* _Information shown_:
•••
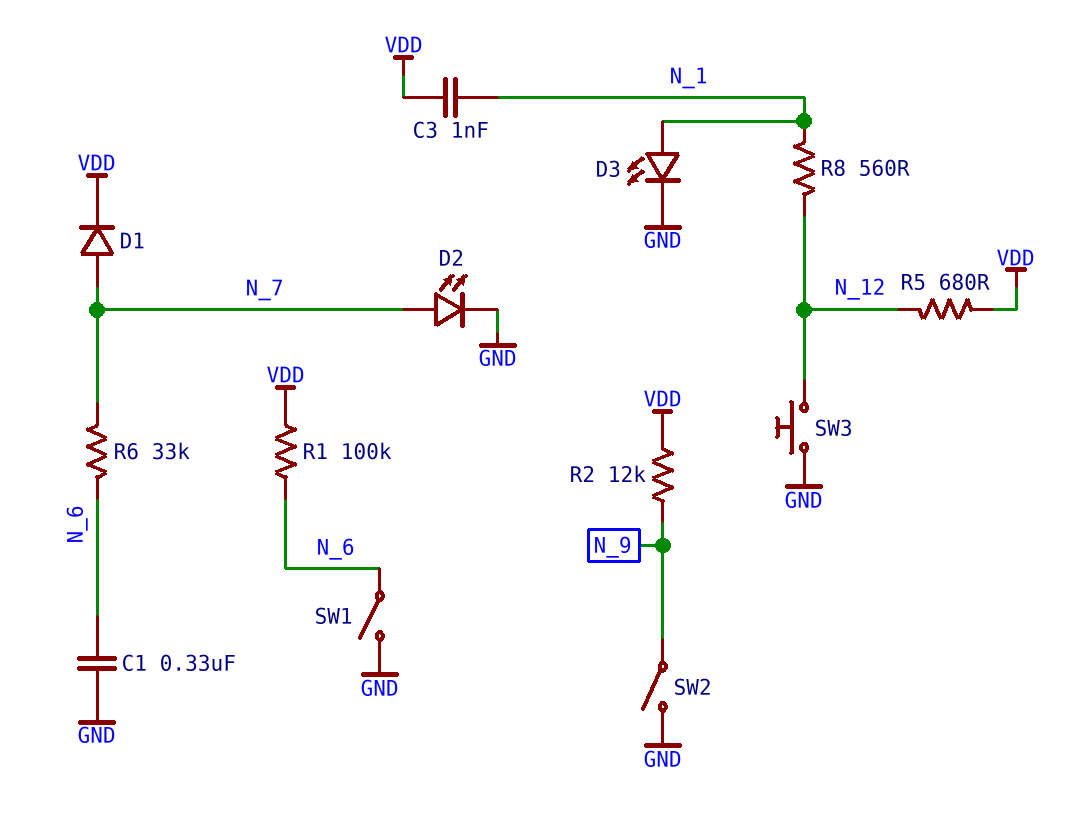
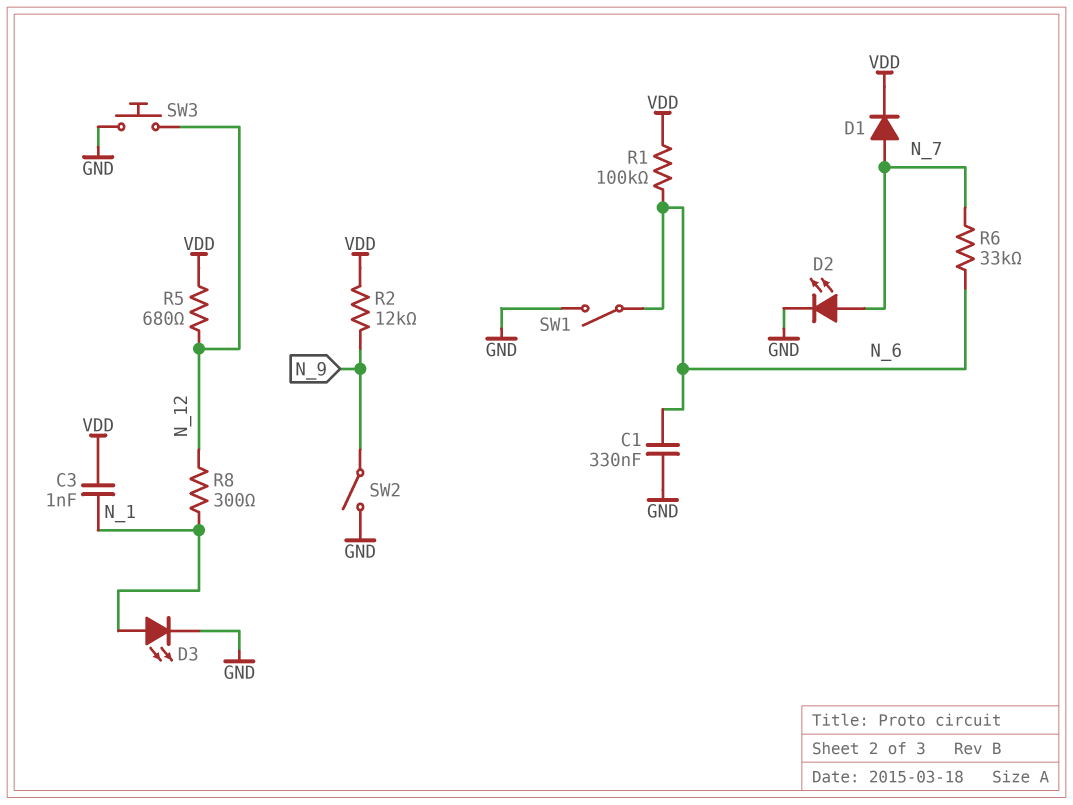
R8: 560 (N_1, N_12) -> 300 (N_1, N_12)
•••
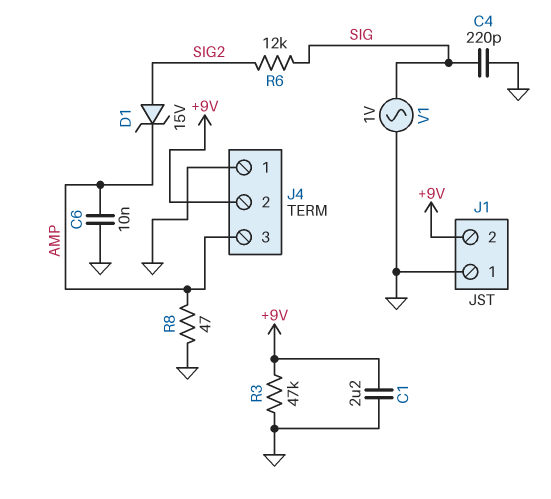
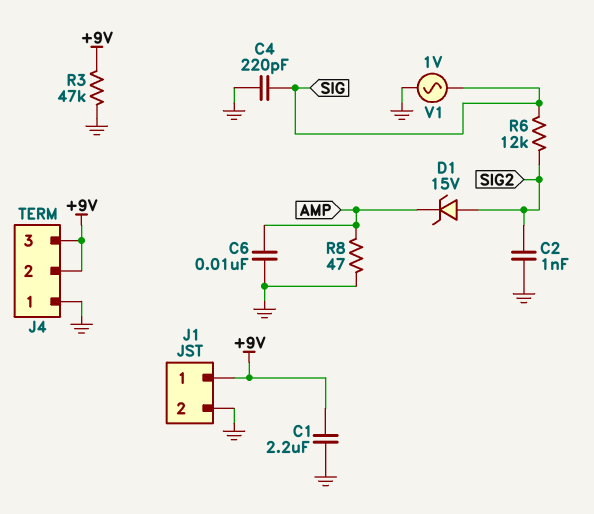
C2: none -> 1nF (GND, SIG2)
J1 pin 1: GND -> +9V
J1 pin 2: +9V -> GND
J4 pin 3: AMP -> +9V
•••
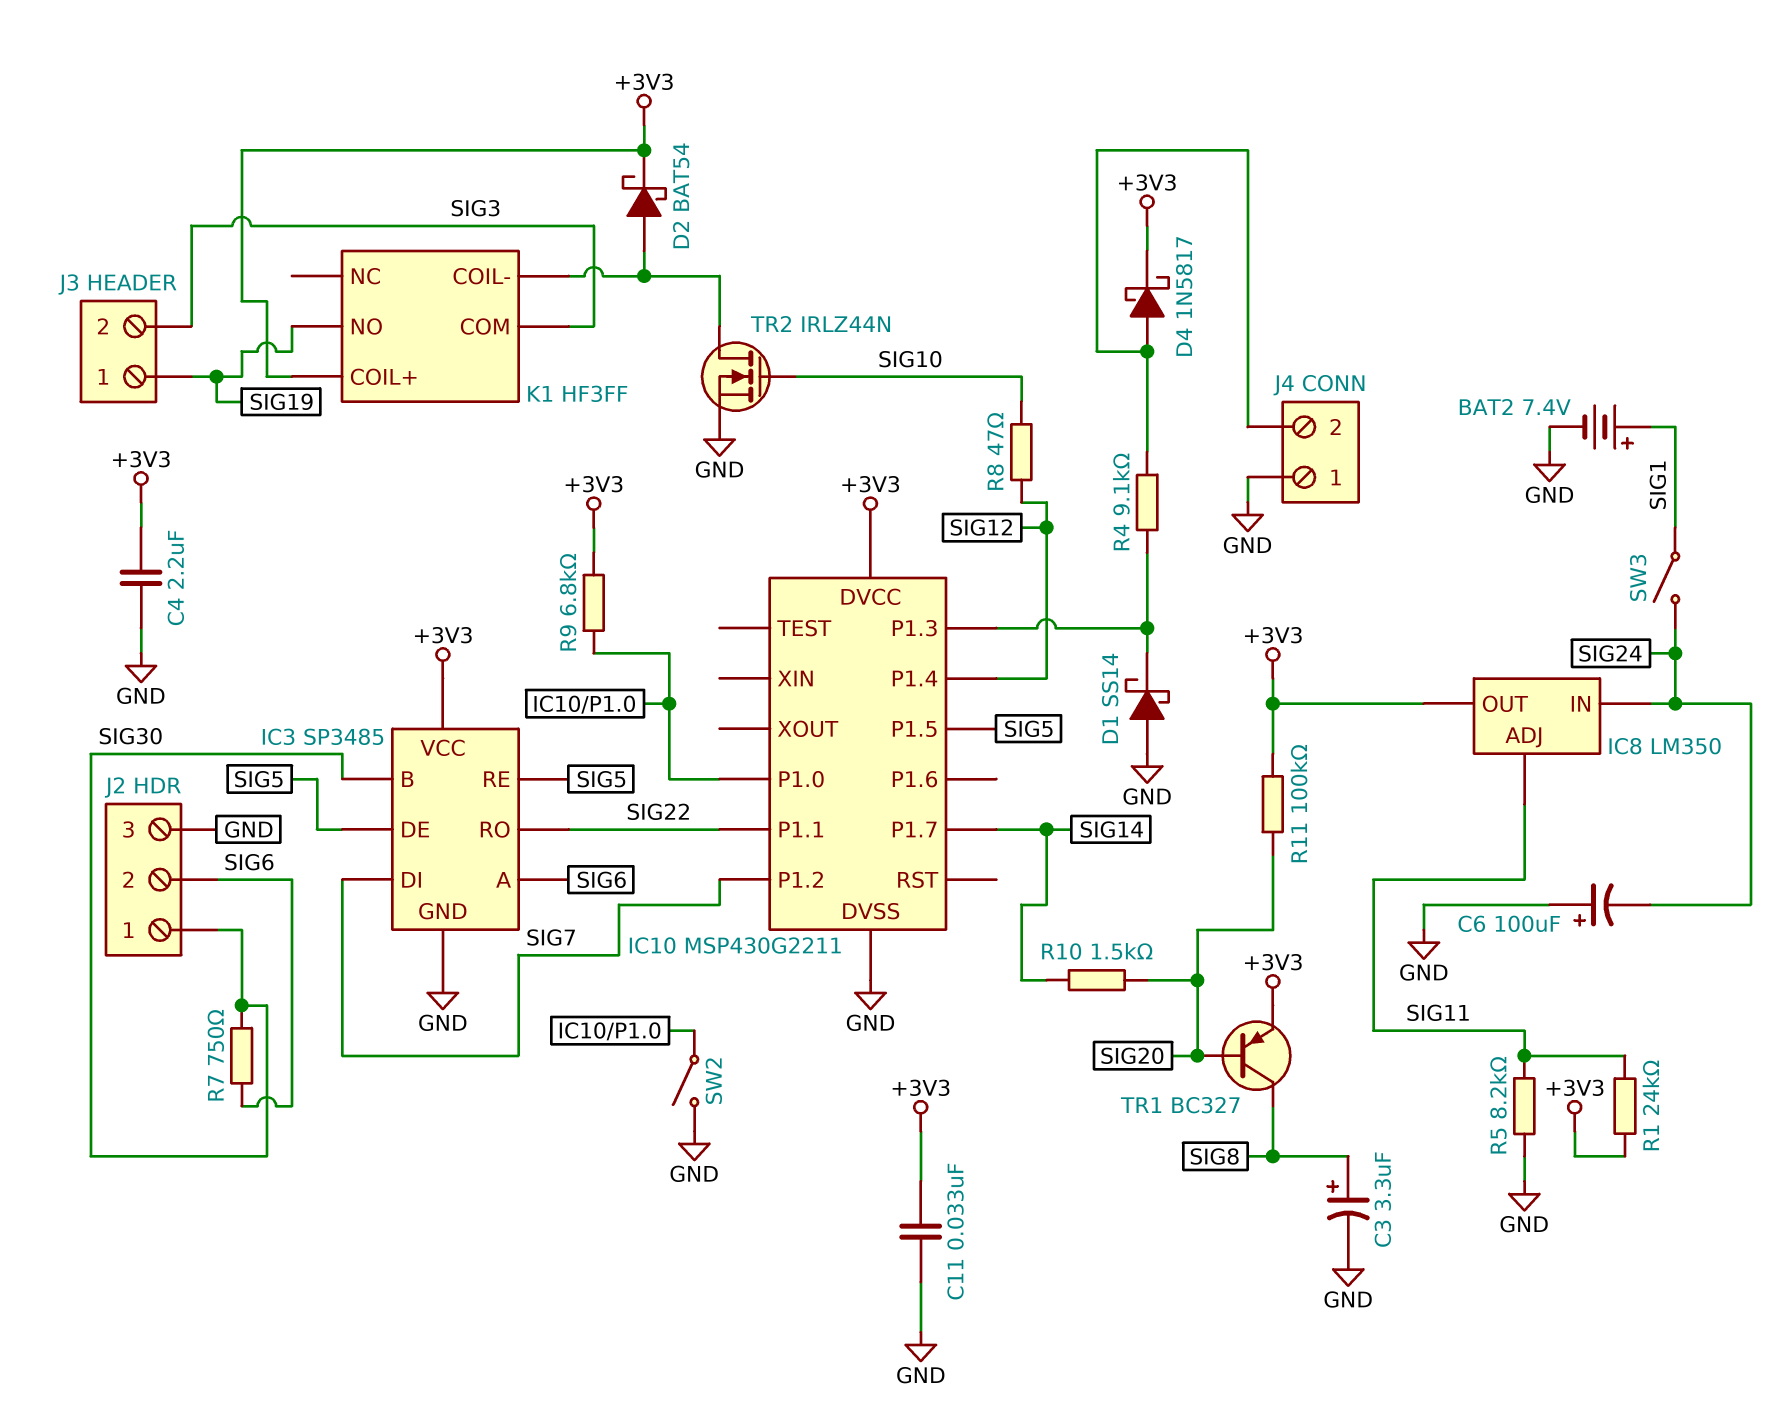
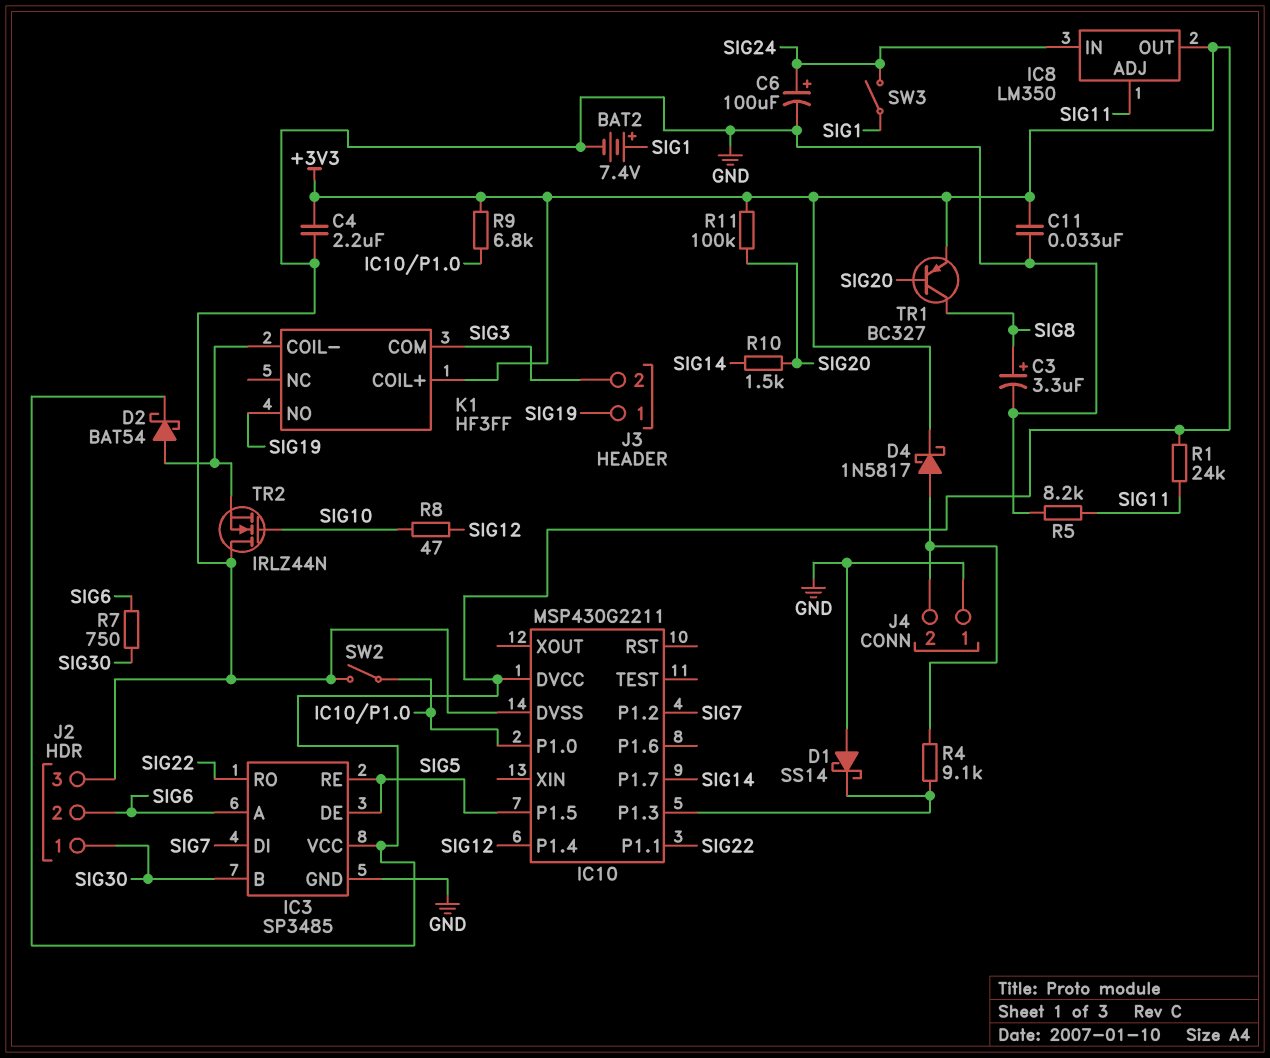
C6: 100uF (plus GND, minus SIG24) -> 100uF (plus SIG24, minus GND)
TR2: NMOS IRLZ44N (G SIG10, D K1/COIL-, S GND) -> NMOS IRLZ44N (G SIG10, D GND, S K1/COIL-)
•••
* _To do_:
Above are the entries. Copy exactly the part that opens with the line containing "C6: 100uF (plus" and closes with the line containing "TR2: NMOS IRLZ44N", and no more.

* _Reply to the task_:
C6: 100uF (plus GND, minus SIG24) -> 100uF (plus SIG24, minus GND)
TR2: NMOS IRLZ44N (G SIG10, D K1/COIL-, S GND) -> NMOS IRLZ44N (G SIG10, D GND, S K1/COIL-)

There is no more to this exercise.